**DATA PROVIDED**.
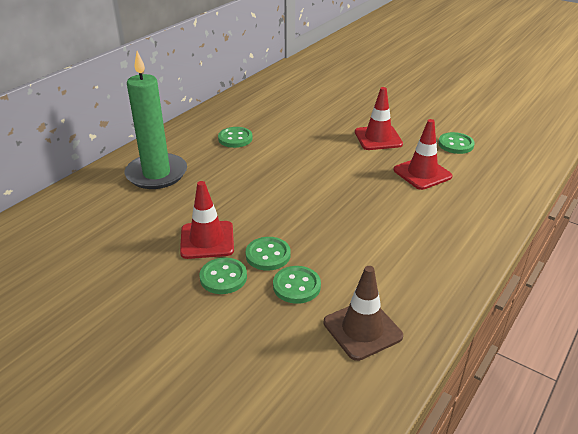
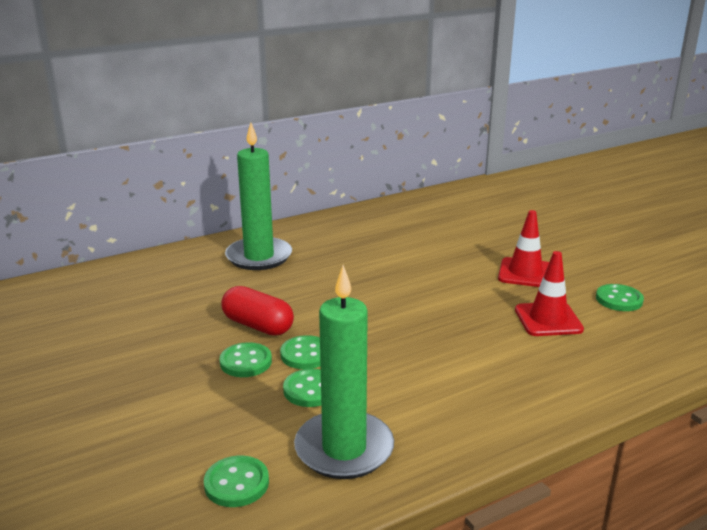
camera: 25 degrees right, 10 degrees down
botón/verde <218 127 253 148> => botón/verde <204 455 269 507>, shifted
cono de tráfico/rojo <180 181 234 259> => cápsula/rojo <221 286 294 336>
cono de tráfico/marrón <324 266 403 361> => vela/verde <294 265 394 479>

**DIRECTIONS FOR THIS TASK**.
The whole listing is to be duplicated verbatim, apart from its images.

**SOLVED PROBLEM**.
camera: 25 degrees right, 10 degrees down
botón/verde <218 127 253 148> => botón/verde <204 455 269 507>, shifted
cono de tráfico/rojo <180 181 234 259> => cápsula/rojo <221 286 294 336>
cono de tráfico/marrón <324 266 403 361> => vela/verde <294 265 394 479>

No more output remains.